◆ Work instruction
In the records below, find the line containing "pink square: (76, 168) -> (74, 237), moved" and repeat it and every line after it exactly, without pictures.

◆ Saved entries
::::::::::

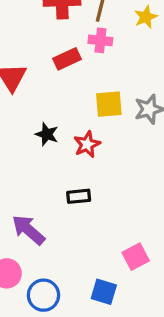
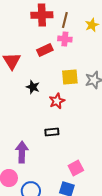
black star: (47, 134) -> (33, 87), moved
purple arrow: (28, 230) -> (22, 152), turned 50
pink square: (136, 257) -> (76, 168), moved

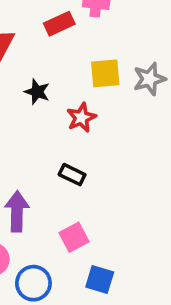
black rectangle: (52, 132) -> (72, 175), turned 32
pink square: (76, 168) -> (74, 237), moved

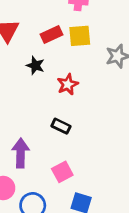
red rectangle: (59, 24) -> (52, 35), moved
yellow square: (105, 73) -> (80, 36), moved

::::::::::

◆ Task response
pink square: (76, 168) -> (74, 237), moved

red rectangle: (59, 24) -> (52, 35), moved
yellow square: (105, 73) -> (80, 36), moved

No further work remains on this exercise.